Data:
******
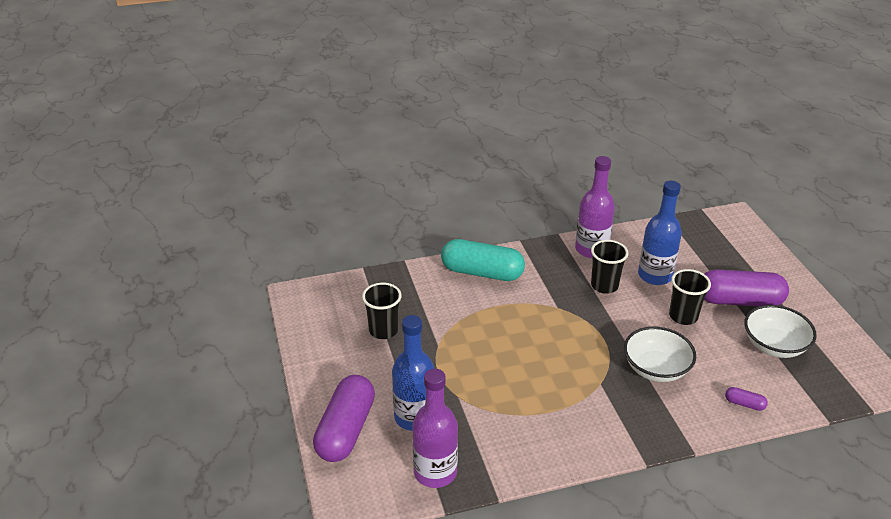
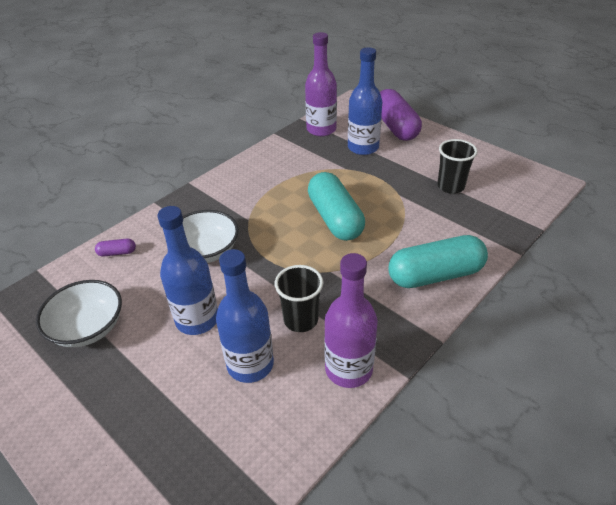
camera: 150 degrees right, 5 degrees up
(518, 347) = (335, 218): none -> turquoise capsule
(683, 316) = (197, 319): black cup -> blue bottle
(739, 301) = (134, 374): purple capsule -> none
******
Aim of the exercise: Where the material contains pictures, leave them out and copy the rest verbatim.

Task answer:
camera: 150 degrees right, 5 degrees up
(518, 347) = (335, 218): none -> turquoise capsule
(683, 316) = (197, 319): black cup -> blue bottle
(739, 301) = (134, 374): purple capsule -> none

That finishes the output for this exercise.